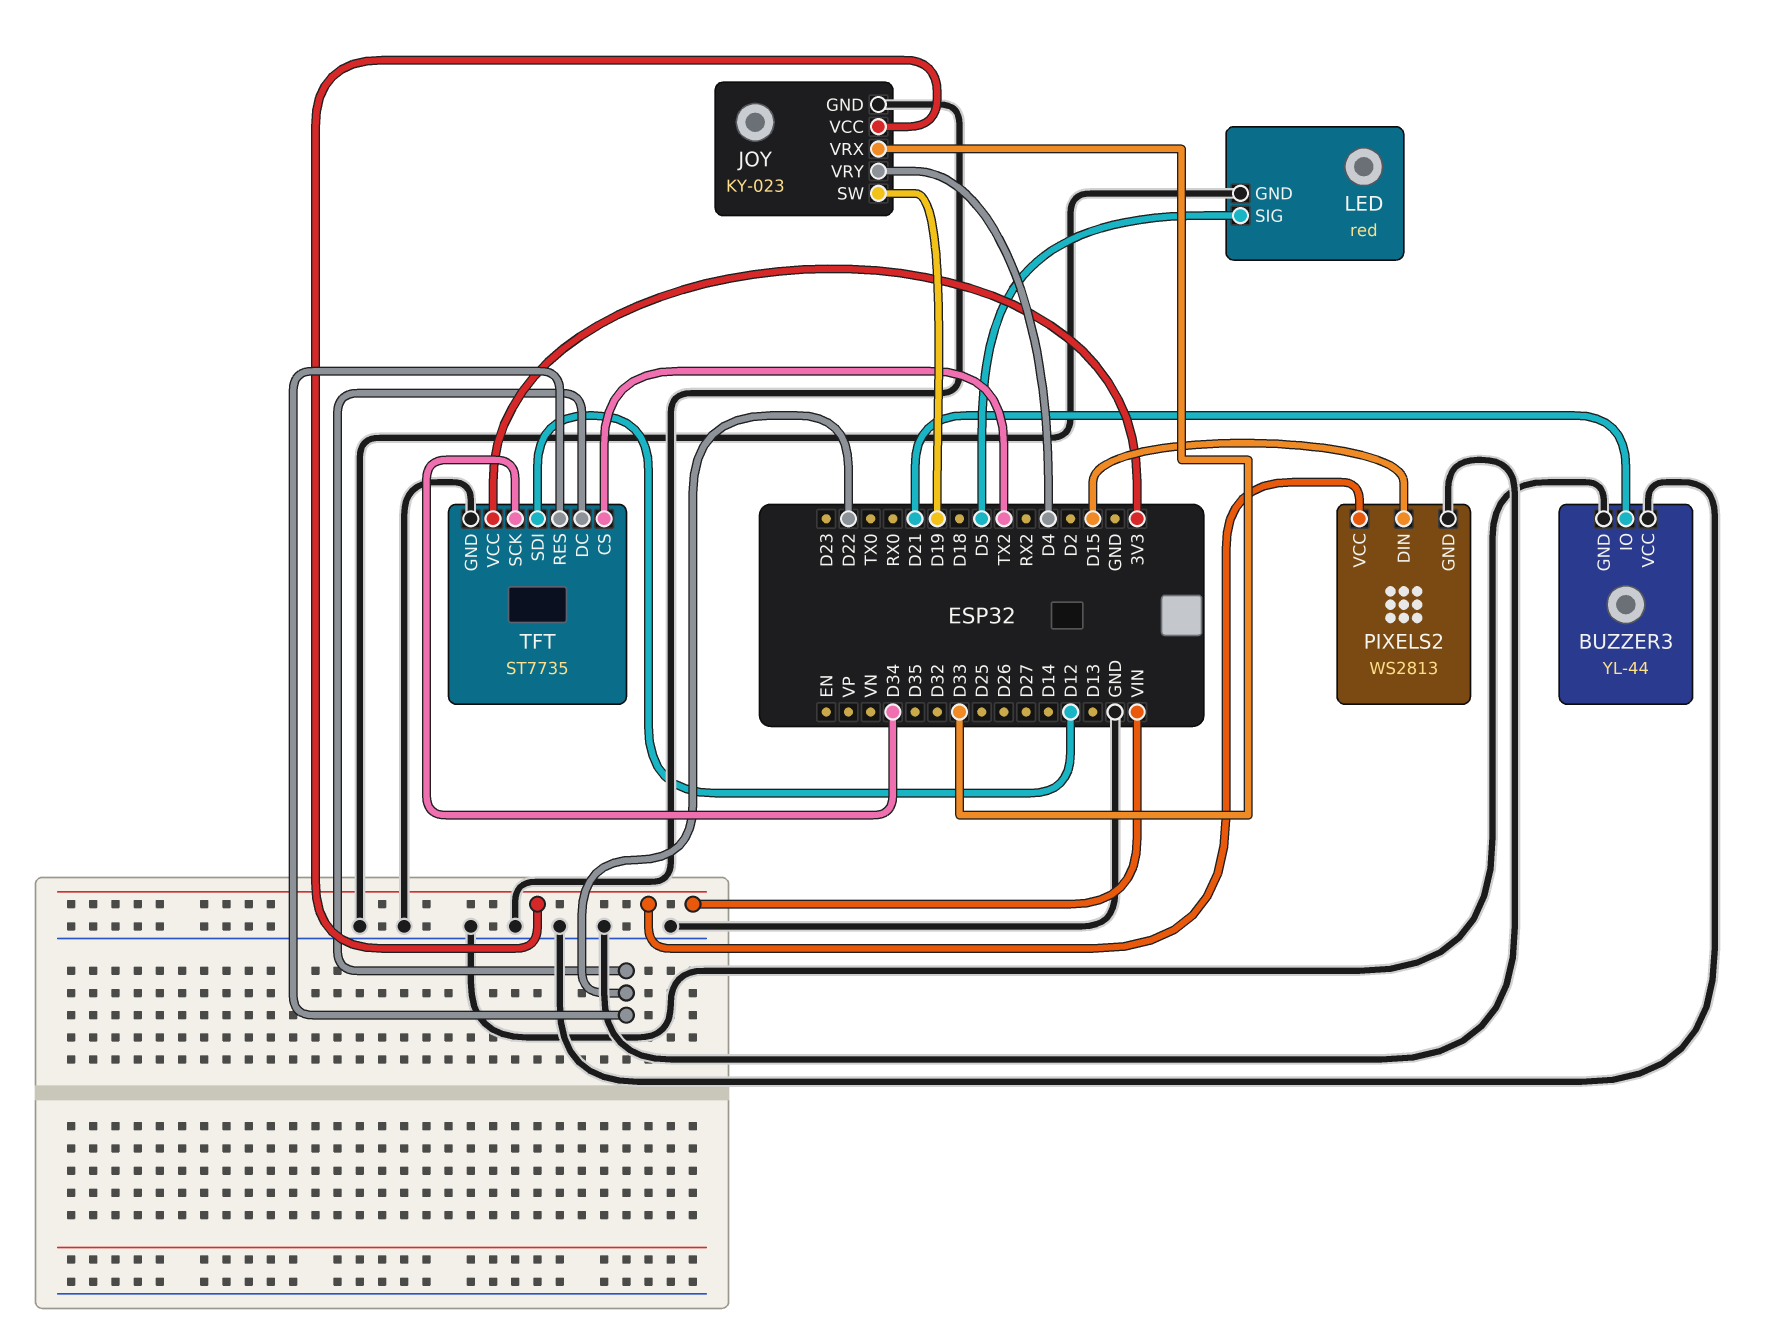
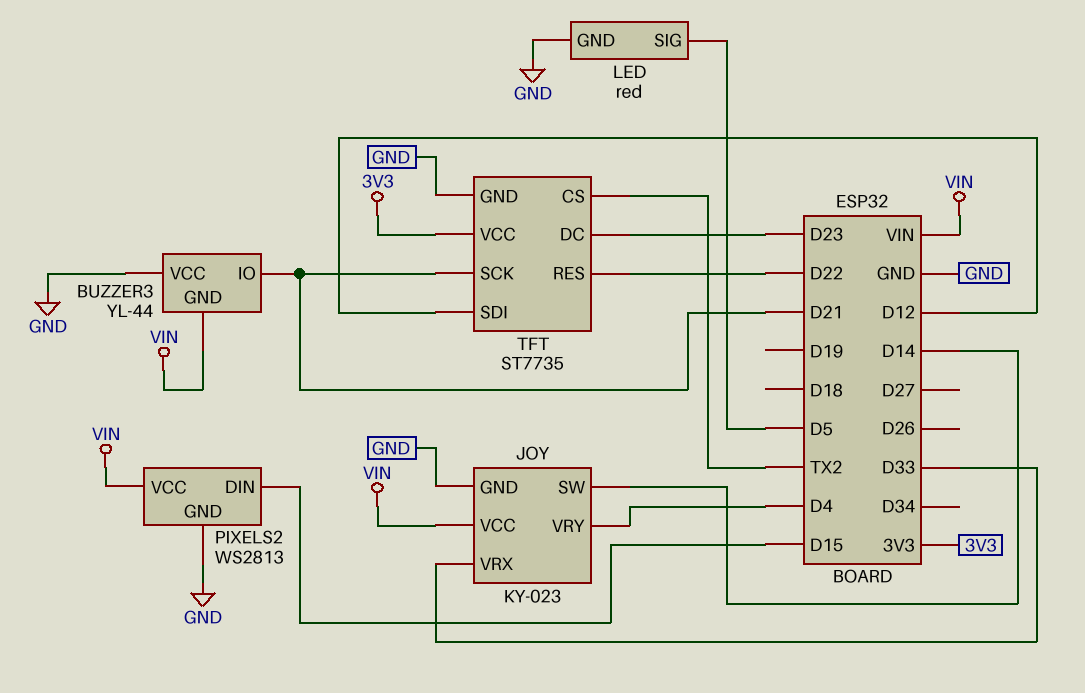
BUZZER3 pin GND: GND -> VIN
JOY pin SW: D19 -> D14
TFT pin DC: D22 -> D23
TFT pin SCK: D34 -> D21

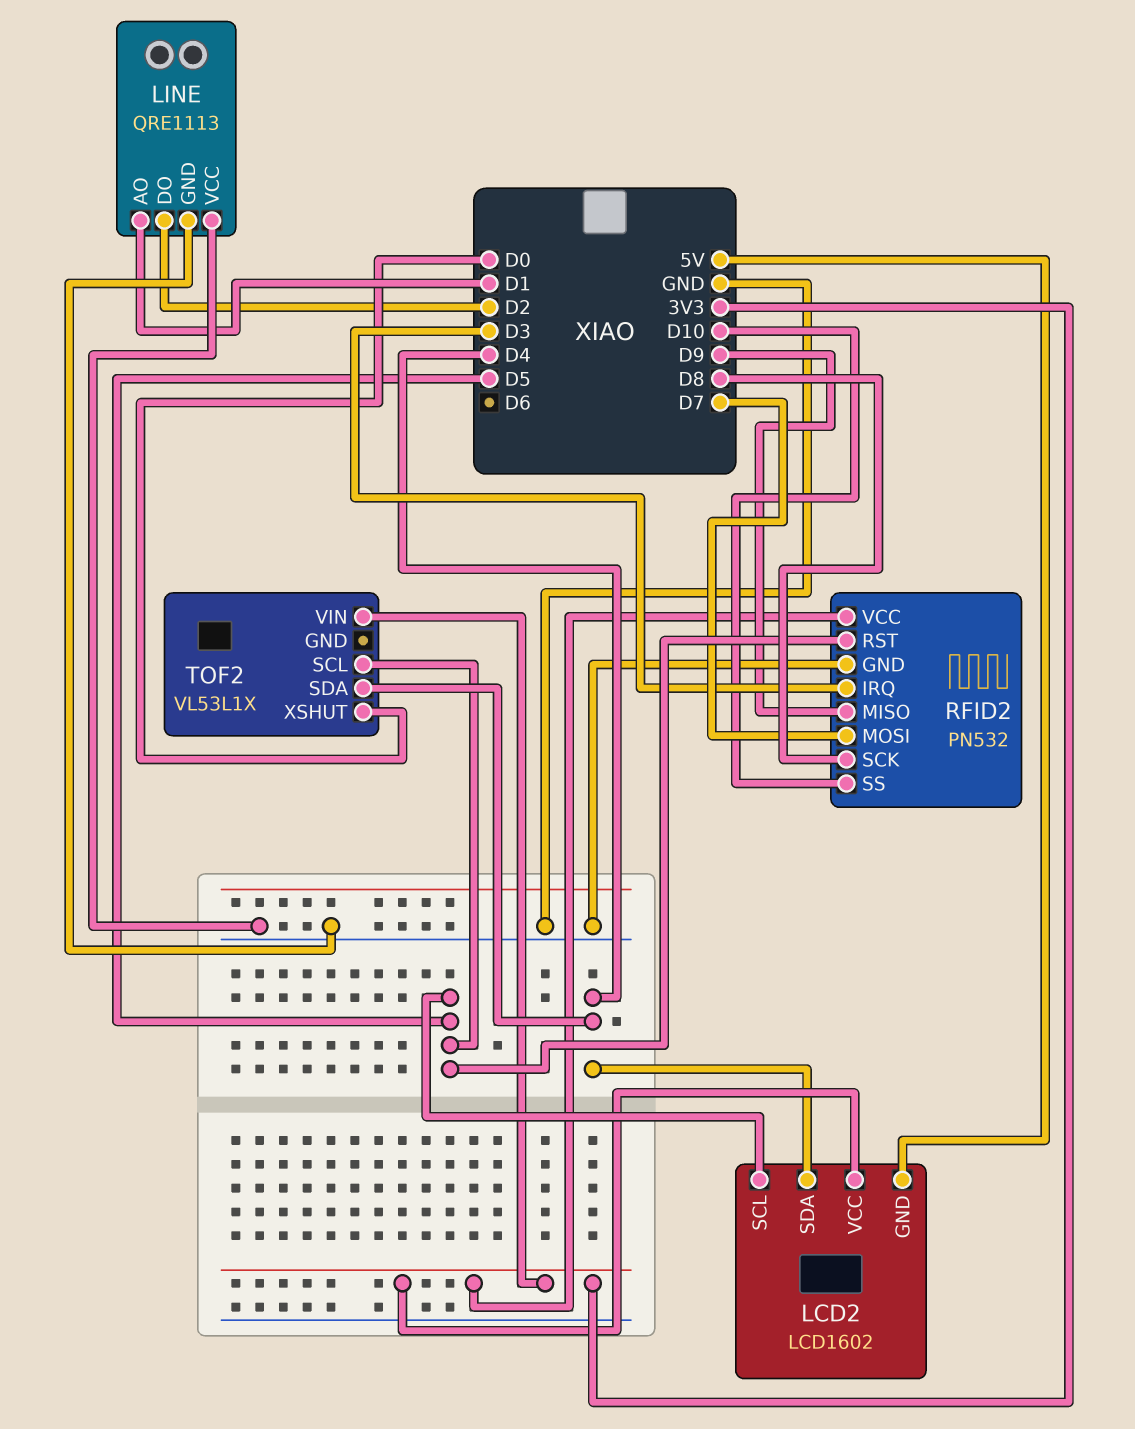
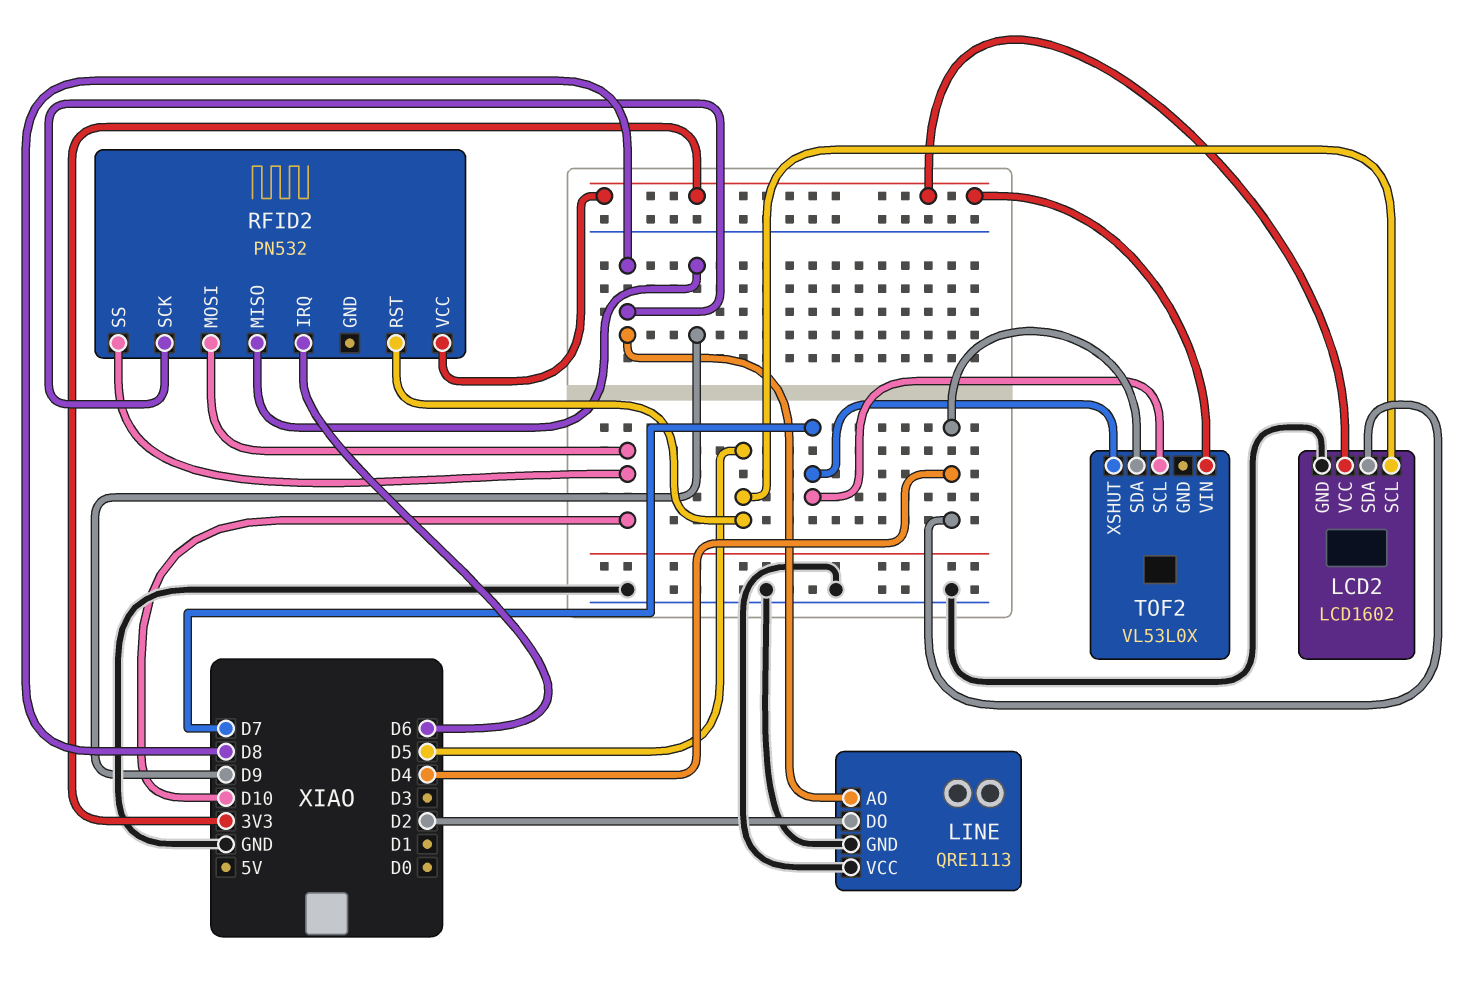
LCD2 pin GND: 5V -> GND
LINE pin AO: D1 -> D8
RFID2 pin GND: GND -> none
RFID2 pin IRQ: D3 -> D6
RFID2 pin MOSI: D7 -> D10
TOF2: VL53L1X -> VL53L0X
TOF2 pin SCL: D5 -> D7
TOF2 pin XSHUT: D0 -> D7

> _Required work_: Apart from the pictures, return every entry above exactly as given.

> _Answer section_:
BUZZER3 pin GND: GND -> VIN
JOY pin SW: D19 -> D14
TFT pin DC: D22 -> D23
TFT pin SCK: D34 -> D21

LCD2 pin GND: 5V -> GND
LINE pin AO: D1 -> D8
RFID2 pin GND: GND -> none
RFID2 pin IRQ: D3 -> D6
RFID2 pin MOSI: D7 -> D10
TOF2: VL53L1X -> VL53L0X
TOF2 pin SCL: D5 -> D7
TOF2 pin XSHUT: D0 -> D7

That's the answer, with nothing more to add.